Set task
Copy out each line of the records that contains the string "shortInstrumentName".

Items
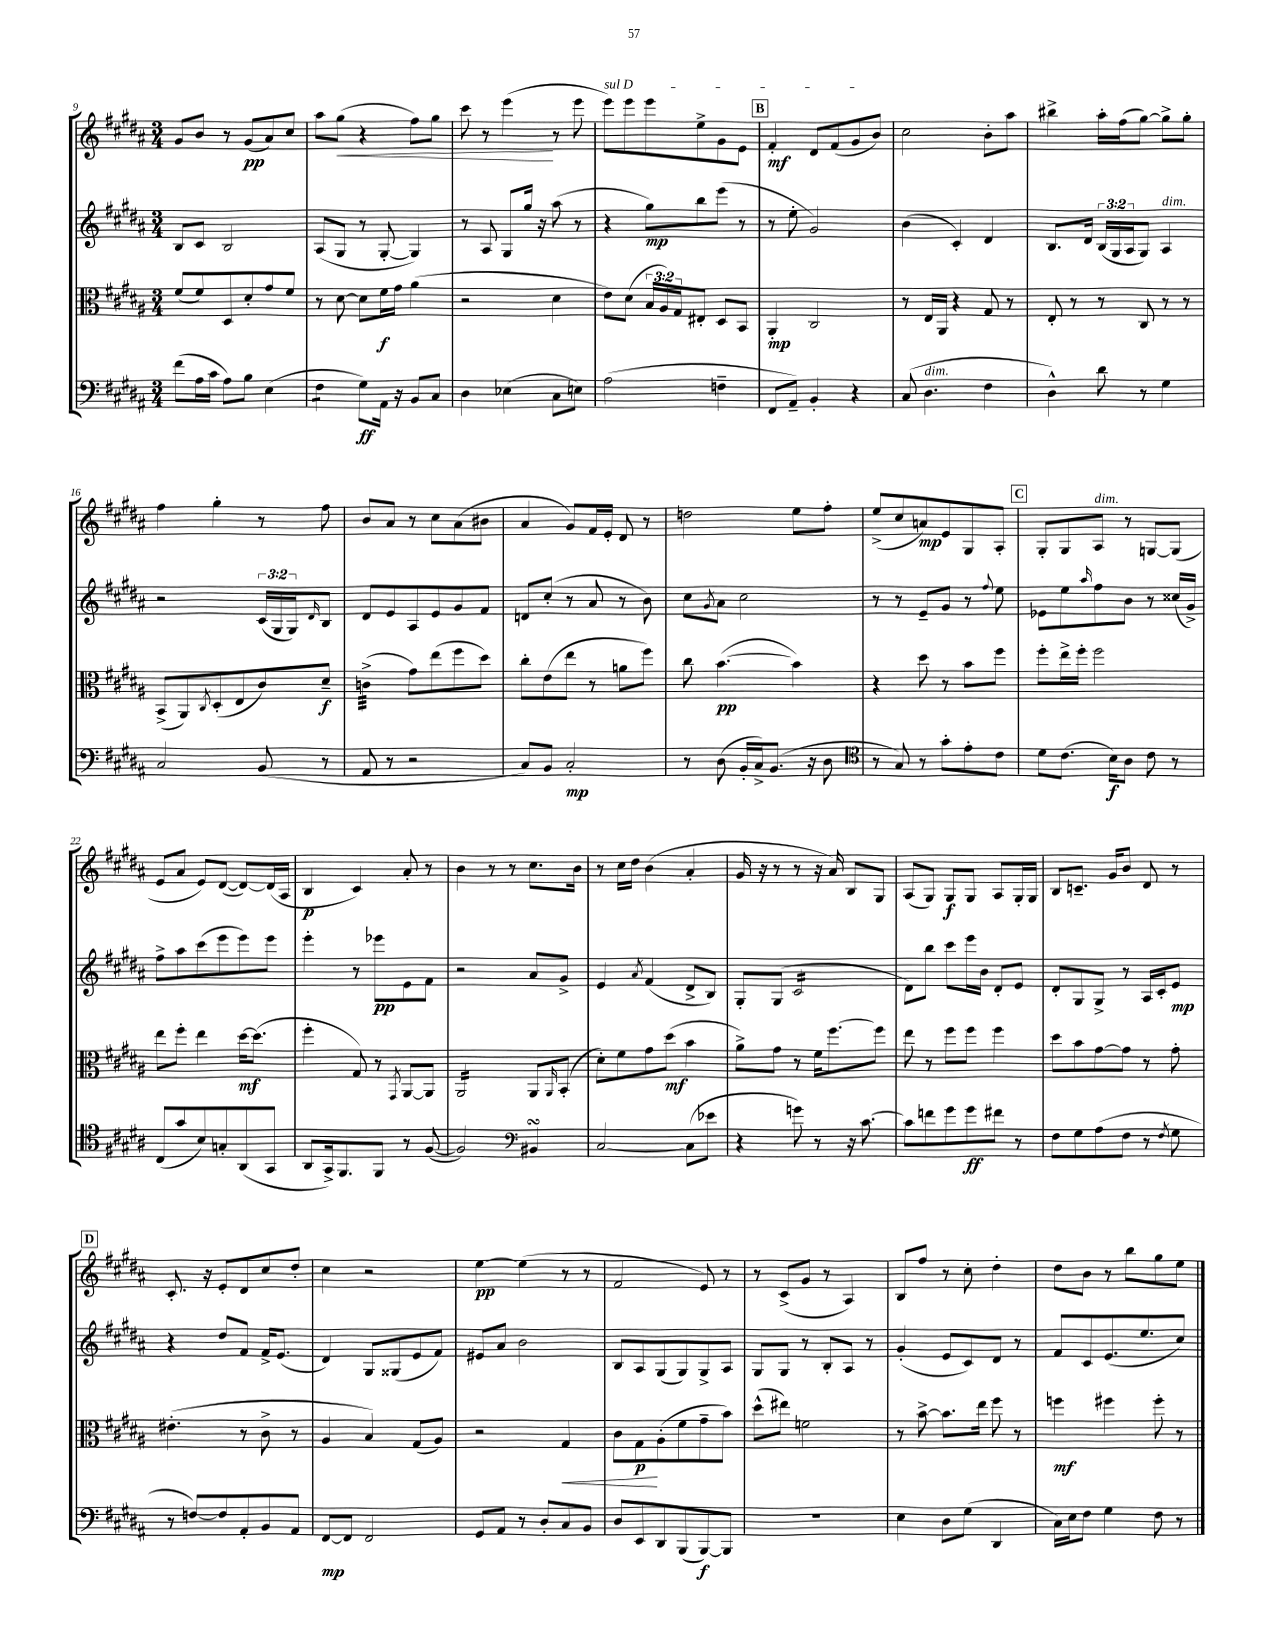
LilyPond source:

<<
\new StaffGroup <<
\new Staff = "s0" {
    \clef treble \key b \major \numericTimeSignature \time 3/4
    gis'8 b'8 r8 gis'8\pp( ais'8) cis''8 |
    ais''8 gis''8\<( r4 fis''8) gis''8 |
    cis'''8 r8 e'''4\!( r8 e'''8 |
    \once \override TextSpanner.bound-details.left.text = \markup { \italic "sul D" } e'''8\startTextSpan) e'''8 e'''8 e''8-> gis'8 e'8 |
    \mark \markup { \box "B" } fis'4-.\mf dis'8 fis'8( gis'8 b'8\stopTextSpan) |
    cis''2 b'8-. ais''8 |
    bis''4-> ais''16-. fis''16( gis''8~) gis''8-> gis''8-. |
    fis''4 gis''4-. r8 fis''8 |
    b'8 ais'8 r8 cis''8 ais'8( bis'8 |
    ais'4 gis'8) fis'16 e'16-. dis'8 r8 |
    d''2 e''8 fis''8-. |
    e''8->( cis''8 a'8\mp) e'8 gis8 ais8-. |
    \mark \markup { \box "C" } gis8-. gis8 ais8^\markup { \italic "dim." } r8 g8~ g8( |
    e'8 ais'8 e'8) dis'8~( dis'8~) dis'16( ais16 |
    b4\p cis'4) ais'8-. r8 |
    b'4 r8 r8 cis''8. b'16 |
    r8 cis''16 dis''16 b'4( ais'4-. |
    gis'16 r16 r8 r8 r16 ais'16) b8 gis8 |
    ais8( gis8) gis8\f gis8 ais8 gis16-. gis16 |
    b8 c'8.-- gis'16 b'8 dis'8 r8 |
    \mark \markup { \box "D" } cis'8.-. r16 e'8-. dis'8 cis''8 dis''8-. |
    cis''4 r2 |
    e''4~\pp e''4( r8 r8 |
    fis'2 e'8) r8 |
    r8 cis'8->( gis'8 r8 ais4) |
    b8 fis''8 r8 cis''8-. dis''4-. |
    dis''8 b'8 r8 b''8 gis''8 e''8 \bar "|." |
}
\new Staff = "s1" {
    \clef treble \key b \major \numericTimeSignature \time 3/4 \override Staff.TupletNumber.text = #tuplet-number::calc-fraction-text
    b8 cis'8 b2 |
    ais8( gis8 r8 gis8~-. gis4) |
    r8 ais8 gis8 gis''16 r16 ais''8( r8 |
    r4 gis''8\mp) b''8 e'''8( r8 |
    \mark \markup { \box "B" } r8 e''8-. gis'2) |
    b'4( cis'4-.) dis'4 |
    b8. dis'16 \tuplet 3/2 { b16( gis16 ais16 } gis8) ais4^\markup { \italic "dim." } |
    r2 \tuplet 3/2 { cis'16( gis16 gis16) } \grace { dis'16 } b8 |
    dis'8 e'8 ais8 e'8 gis'8 fis'8 |
    d'8 cis''8-.( r8 ais'8 r8 b'8) |
    cis''8 \acciaccatura { gis'8 } ais'8 cis''2 |
    r8 r8 e'8-- gis'8 r8 \appoggiatura { fis''8 } e''8 |
    \mark \markup { \box "C" } ees'8 e''8 \grace { ais''16 } fis''8 b'8 r8 cisis''16( gis'16->) |
    fis''8-> ais''8 cis'''8( e'''8 e'''8) e'''8 |
    e'''4-. r8 ees'''8\pp e'8 fis'8 |
    r2 ais'8 gis'8-> |
    e'4 \acciaccatura { ais'8 } fis'4( dis'8-> b8) |
    gis8-. gis8( cis'2:16 |
    dis'8) b''8 cis'''8 e'''16 b'16 dis'8-. e'8 |
    dis'8-. gis8 gis8-> r8 ais16 cis'16-. e'8\mp |
    \mark \markup { \box "D" } r4 dis''8 fis'8 fis'16-> e'8.( |
    dis'4) gis8 gisis8( e'8 fis'8) |
    eis'8 ais'8 b'2 |
    b8 ais8 gis8( gis8) gis8-> ais8 |
    gis8 gis8 r8 b8-. ais8 r8 |
    gis'4-.( e'8 cis'8) dis'8 r8 |
    fis'8 cis'8 e'8.( e''8. cis''8) \bar "|." |
}
\new Staff = "s2" {
    \clef alto \key b \major \numericTimeSignature \time 3/4 \override Staff.TupletNumber.text = #tuplet-number::calc-fraction-text
    fis'8( fis'8) dis8 dis'8-. gis'8 fis'8 |
    r8 dis'8~ dis'8 fis'16\f gis'16 ais'4( |
    r2 dis'4 |
    e'8) dis'8( \tuplet 3/2 { b16 ais16) gis16 } eis8-. dis8 b,8 |
    \mark \markup { \box "B" } ais,4-.\mp cis2 |
    r8 e16 ais,16 r4 gis8 r8 |
    e8-. r8 r8 cis8 r8 r8 |
    b,8->( ais,8) \acciaccatura { cis8 } dis8-.( e8 cis'8) dis'8--\f |
    c'4:32->( gis'8) e''8( fis''8 dis''8) |
    cis''8-. e'8( e''8 r8 a'8 fis''8) |
    cis''8 b'4.~\pp( b'4) |
    r4 dis''8 r8 b'8 fis''8 |
    \mark \markup { \box "C" } fis''8-. e''16-> fis''16-. fis''2 |
    e''8 fis''8-. e''4 dis''16~\mf dis''8.( |
    fis''4-. gis8) r8 \acciaccatura { gis,8 } ais,8~ ais,8 |
    ais,2:16 ais,8 \grace { ais,16 } b,8-.( |
    dis'8-.) fis'8 gis'8 dis''8\mf( b'4 |
    ais'8->) gis'8 r8 fis'16 fis''8.~ fis''8 |
    e''8 r8 fis''8 fis''8 fis''4 |
    dis''8 b'8 gis'8~ gis'8 r8 gis'8-. |
    \mark \markup { \box "D" } eis'4.-.( r8 cis'8-> r8 |
    ais4 b4) gis8( ais8) |
    r2 gis4\< |
    cis'8 gis8\p\! ais8-.( fis'8 gis'8-- b'8) |
    dis''8-^( eis''8) f'2 |
    r8 b'8~-> b'8. e''16 fis''8 r8 |
    f''4\mf fis''4 fis''8-. r8 \bar "|." |
}
\new Staff = "s3" {
    \clef bass \key b \major \numericTimeSignature \time 3/4
    fis'8( ais16 cis'16 ais8) b8 e4( |
    fis4:8 gis8\ff) ais,16 r16 b,8 cis8 |
    dis4 ees4( cis8 e8) |
    ais2( f4-- |
    \mark \markup { \box "B" } fis,8 ais,8--) b,4-. r4 |
    cis8( dis4.^\markup { \italic "dim." } fis4 |
    dis4-^) dis'8 r8 gis4 |
    cis2 b,8( r8 |
    ais,8 r8 r2 |
    cis8) b,8 cis2-.\mp |
    r8 dis8( b,16-. cis16->) b,8.( r16 dis8 |
    \clef tenor r8 gis8) r8 gis'8-. e'8-. cis'8 |
    \mark \markup { \box "C" } dis'8 cis'8.( b16\f) ais8 cis'8 r8 |
    cis8( gis'8 b8) g8-. ais,8( gis,8 |
    ais,8 gis,16->) fis,8. fis,8 r8 fis8~( |
    fis2) \clef bass bis,4\turn |
    cis2~ cis8( ees'8 |
    r4 g'8) r8 r16 cis'8.~ |
    cis'8 f'8 gis'8 gis'8\ff fis'8 r8 |
    fis8 gis8 ais8( fis8 r8 \acciaccatura { fis8 } gis8 |
    \mark \markup { \box "D" } r8 f8~) f8 ais,8-. b,8 ais,8 |
    fis,8~\mp fis,8 fis,2 |
    gis,8 ais,8 r8 dis8-. cis8 b,8 |
    dis8 e,8 dis,8 b,,8( b,,8~\f) b,,8 |
    R2. |
    e4 dis8 gis8( dis,4 |
    cis16) e16 fis8 gis4 fis8 r8 \bar "|." |
}
>>
>>
\layout { \context { \Score currentBarNumber = #9 } }
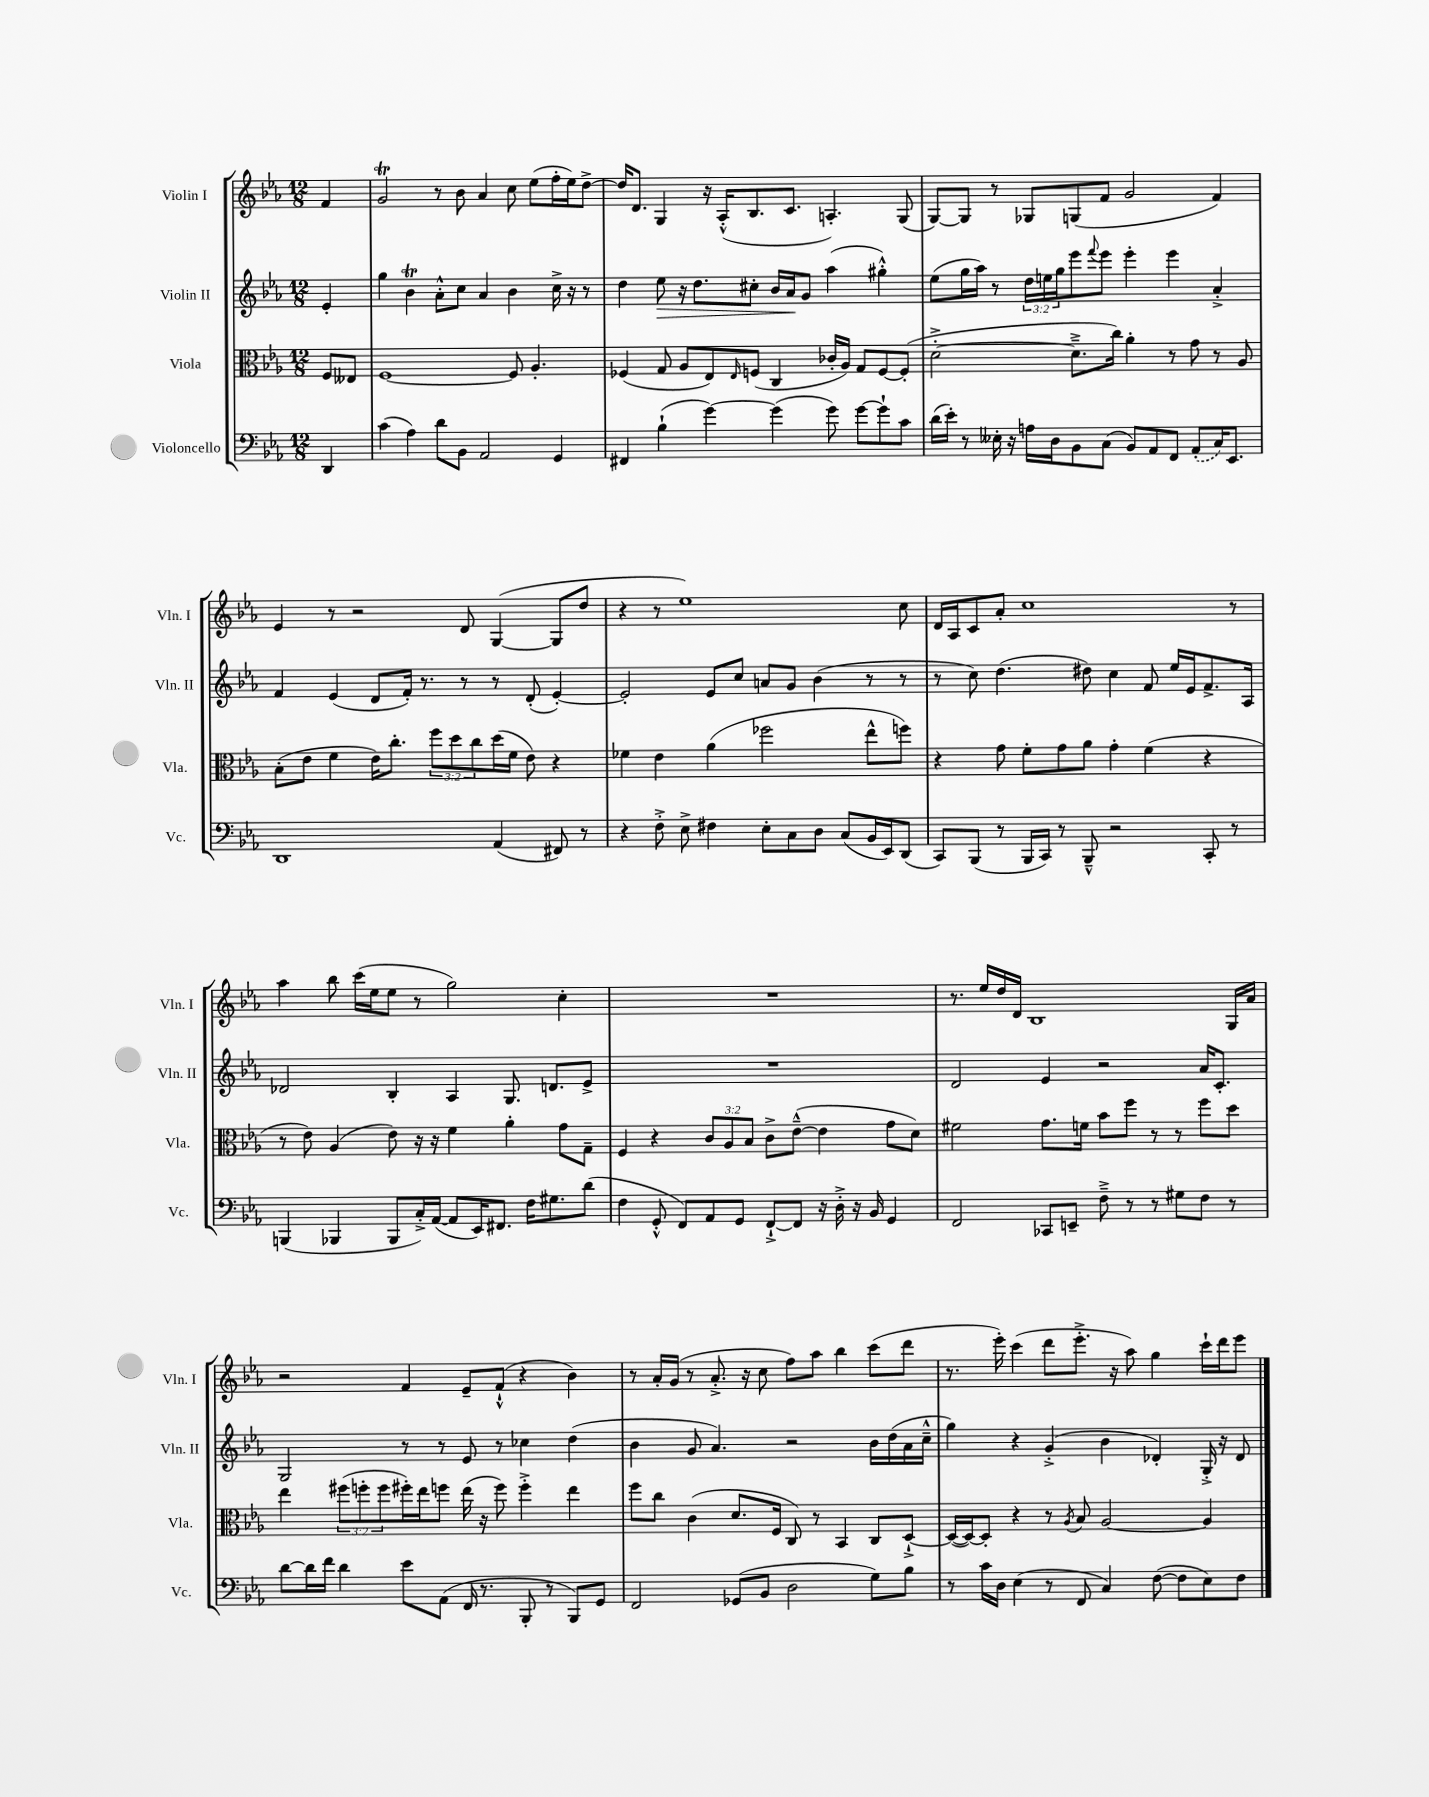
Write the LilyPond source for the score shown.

<<
\new StaffGroup <<
\new Staff = "s0" \with { instrumentName = "Violin I" shortInstrumentName = "Vln. I" } {
    \clef treble \key ees \major \numericTimeSignature \time 12/8 \partial 4
    f'4 |
    g'2\trill r8 bes'8 aes'4 c''8 ees''8( f''16-. ees''16) d''8~-> |
    d''16 d'8. g4 r16 aes16-.-^( bes8. c'8. a4.-.) g8( |
    g8~) g8 r8 ges8 g8( f'8 g'2 f'4) |
    ees'4 r8 r2 d'8 g4~( g8 d''8 |
    r4 r8 ees''1) c''8 |
    d'16 aes16 c'8 aes'8-. c''1 r8 |
    aes''4 bes''8 c'''16( ees''16 ees''8 r8 g''2) c''4-. |
    R1. |
    r8. ees''16 d''16 d'16 bes1 g16 aes'16 |
    r2 f'4 ees'8-- f'8-!-^( r4 bes'4) |
    r8 aes'16-. g'16( r8 aes'8.-.-> r16 c''8 f''8) aes''8 bes''4 c'''8( d'''8 |
    r8. ees'''16-.) c'''4( d'''8 ees'''8.-.-> r16 aes''8) g''4 c'''16-! d'''16 ees'''8 \bar "|." |
}
\new Staff = "s1" \with { instrumentName = "Violin II" shortInstrumentName = "Vln. II" } {
    \clef treble \key ees \major \numericTimeSignature \time 12/8 \override Staff.TupletNumber.text = #tuplet-number::calc-fraction-text \partial 4
    ees'4-. |
    g''4 bes'4\trill aes'8-.-^ c''8 aes'4 bes'4 c''16-> r16 r8 |
    d''4 ees''8\> r16 d''8. cis''8-. bes'16 aes'16\! g'8 aes''4( gis''4-.-^) |
    ees''8( g''16 aes''16) r8 \tuplet 3/2 { d''16 e''16 g''16 } ees'''8 \appoggiatura { f'''8 } ees'''8 ees'''4-. ees'''4 aes'4-.-> |
    f'4 ees'4( d'8 f'16-.) r8. r8 r8 d'8-.( ees'4~-.) |
    ees'2-. ees'8 c''8 a'8 g'8 bes'4( r8 r8 |
    r8 c''8) d''4.( dis''8) c''4 f'8 ees''16 ees'16 f'8.-> aes16 |
    des'2 bes4-. aes4 g8. d'8. ees'8-> |
    R1. |
    d'2 ees'4 r2 aes'16 c'8.-. |
    g2 r8 r8 ees'8 r8 ces''4 d''4( |
    bes'4 g'8 aes'4.) r2 bes'16 d''16( aes'16 c''16---^ |
    g''4) r4 g'4-.->( bes'4 des'4-.) g16-.-> r16 des'8 \bar "|." |
}
\new Staff = "s2" \with { instrumentName = "Viola" shortInstrumentName = "Vla." } {
    \clef alto \key ees \major \numericTimeSignature \time 12/8 \override Staff.TupletNumber.text = #tuplet-number::calc-fraction-text \partial 4
    f8 eeses8 |
    f1~ f8 aes4.-. |
    fes4( g8 aes8 ees8) \grace { ees16 } f8( c4 ces'16-. aes16) g8 f8~ f8-.( |
    d'2~-.-> d'8.---> c''16) aes'4-. r8 g'8 r8 aes8 |
    bes8-.( ees'8 f'4 ees'16) c''8.-. \tuplet 3/2 { f''8 d''8 c''8 } d''16( f'16 ees'8) r4 |
    fes'4 ees'4 aes'4( fes''2 ees''8-^ f''8) |
    r4 g'8 f'8-. g'8 aes'8 g'4-. f'4( r4 |
    r8 ees'8) aes4( ees'8) r16 r16 f'4 aes'4-. g'8 g8-- |
    f4 r4 \tuplet 3/2 { c'8 aes8 bes8 } c'8-> ees'8~---^( ees'4 g'8 d'8) |
    fis'2 g'8. f'16 bes'8 f''8 r8 r8 f''8 d''8 |
    ees''4 \tuplet 3/2 { fis''8( f''8-. f''8 } fis''16-.) ees''16 f''8 ees''16( r16 f''8) f''4-.-> ees''4 |
    f''8 c''8 c'4( d'8. f16 c8) r8 bes,4 c8 d8~-!-> |
    d16~( d16~) d8-. r4 r8 \acciaccatura { aes8 } bes8 aes2~ aes4 \bar "|." |
}
\new Staff = "s3" \with { instrumentName = "Violoncello" shortInstrumentName = "Vc." } {
    \clef bass \key ees \major \numericTimeSignature \time 12/8 \partial 4
    d,4 |
    c'4( aes4) d'8 bes,8 aes,2 g,4 |
    fis,4 bes4-!( g'4~) g'4( g'8) g'8~ g'8-! c'8 |
    d'16( ees'16-.) r8 eeses16-. r16 a16 d16 bes,8 c8( bes,8) aes,8 f,8 \once \slurDashed aes,8-.( c16) ees,8. |
    d,1 aes,4( fis,8) r8 |
    r4 f8-.-> ees8-> fis4 ees8-. c8 d8 c8( bes,16 ees,16) d,8( |
    c,8) bes,,8( r8 bes,,16 c,16) r8 bes,,8---^ r2 c,8-. r8 |
    b,,4( bes,,4 bes,,8 c16-.->) aes,16~( aes,8 ees,16) fis,8. f16 gis8. d'8( |
    f4 g,8-.-^ f,8) aes,8 g,8 f,8~-!-> f,8 r16 d16-.-> r16 bes,16 g,4 |
    f,2 ces,8 e,8-- f8---> r8 r8 gis8 f8 r8 |
    d'8~ d'16 f'16 d'4 ees'8 aes,8( f,16 r8. bes,,8-. r8 bes,,8) g,8 |
    f,2 ges,8( bes,8 d2 g8) bes8 |
    r8 c'16 d16 ees4( r8 f,8 c4) f8~( f8 ees8) f8 \bar "|." |
}
>>
>>
\layout { \context { \Score \remove "Bar_number_engraver" } }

Exercise response
\new Staff = "s0" \with { instrumentName = "Violin I" shortInstrumentName = "Vln. I" } {
\new Staff = "s1" \with { instrumentName = "Violin II" shortInstrumentName = "Vln. II" } {
\new Staff = "s2" \with { instrumentName = "Viola" shortInstrumentName = "Vla." } {
\new Staff = "s3" \with { instrumentName = "Violoncello" shortInstrumentName = "Vc." } {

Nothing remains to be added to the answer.